> [Problem to work on] Copy the records below, from the line containing "R2: 680 (W1, W5) -> 18k (W1, W5)" through the last line; leave out pictures.

> [Source records]
*** Block opens ***
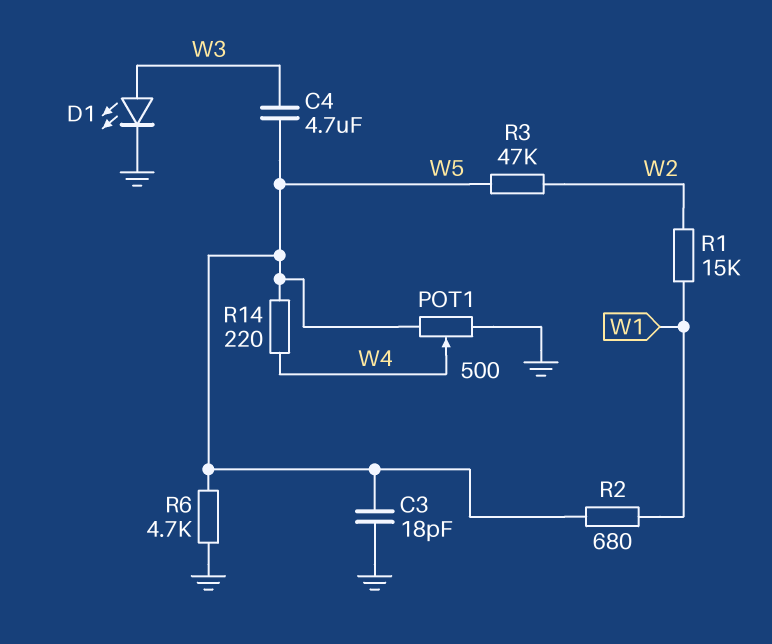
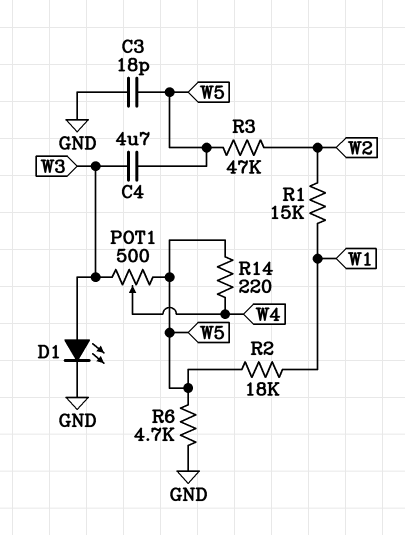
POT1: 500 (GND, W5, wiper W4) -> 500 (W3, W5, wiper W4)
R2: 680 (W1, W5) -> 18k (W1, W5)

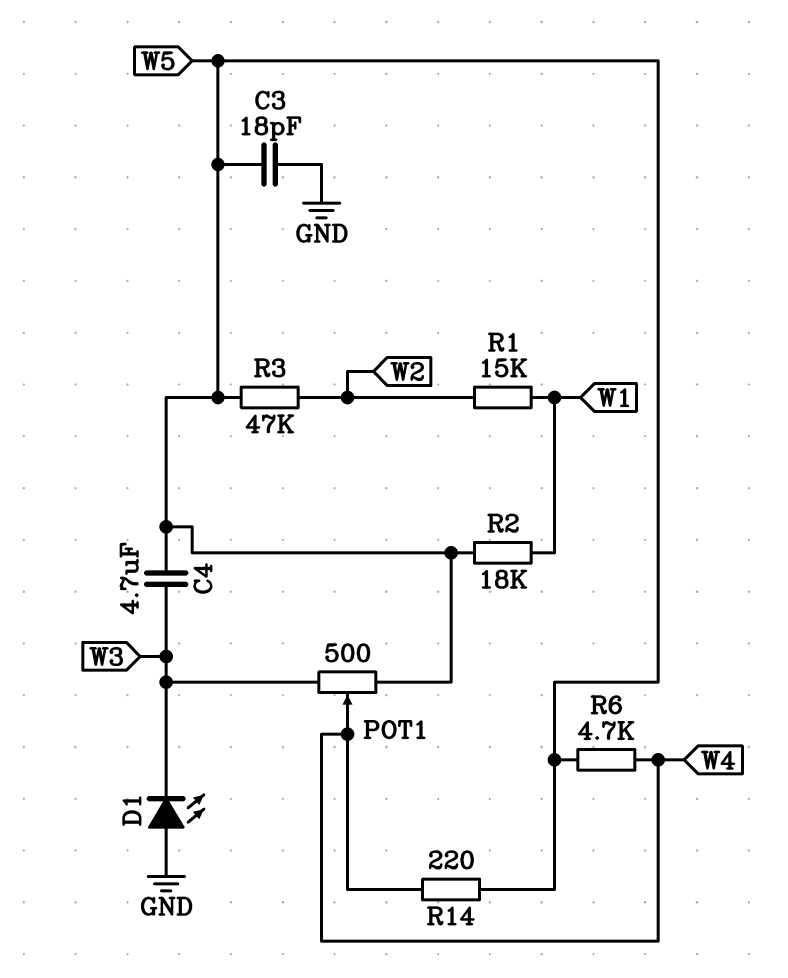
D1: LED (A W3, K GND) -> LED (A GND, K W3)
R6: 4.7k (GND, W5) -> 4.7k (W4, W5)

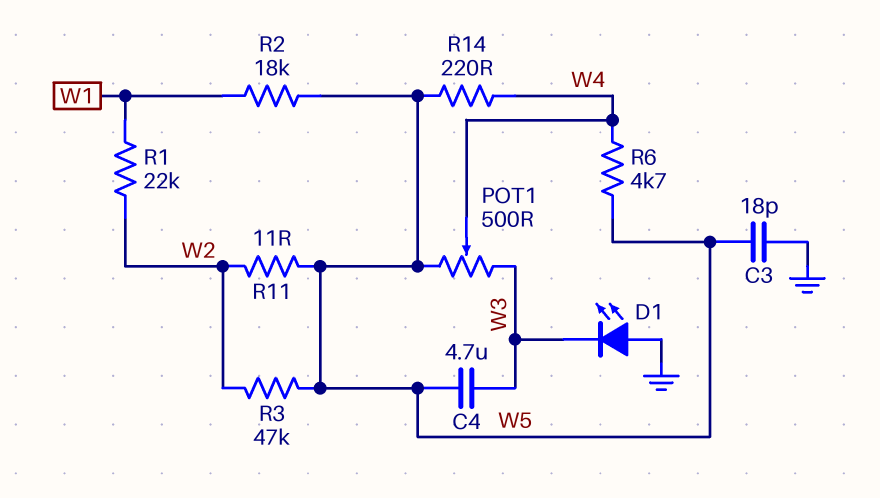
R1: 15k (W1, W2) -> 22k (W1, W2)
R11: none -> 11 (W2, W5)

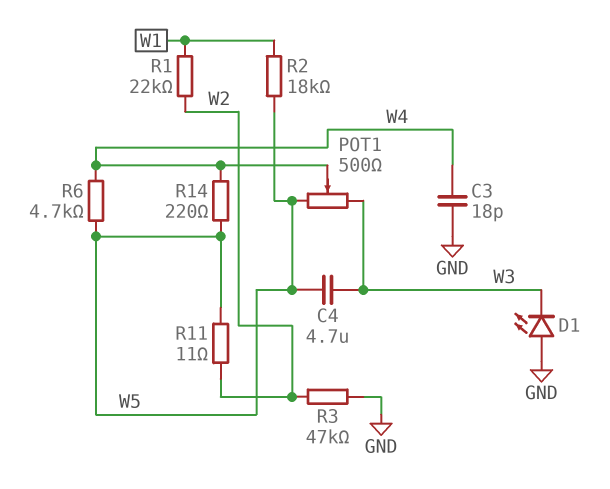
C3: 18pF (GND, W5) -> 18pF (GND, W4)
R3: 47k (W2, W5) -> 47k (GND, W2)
*** Block closes ***
> [Exercise output]
R2: 680 (W1, W5) -> 18k (W1, W5)

D1: LED (A W3, K GND) -> LED (A GND, K W3)
R6: 4.7k (GND, W5) -> 4.7k (W4, W5)

R1: 15k (W1, W2) -> 22k (W1, W2)
R11: none -> 11 (W2, W5)

C3: 18pF (GND, W5) -> 18pF (GND, W4)
R3: 47k (W2, W5) -> 47k (GND, W2)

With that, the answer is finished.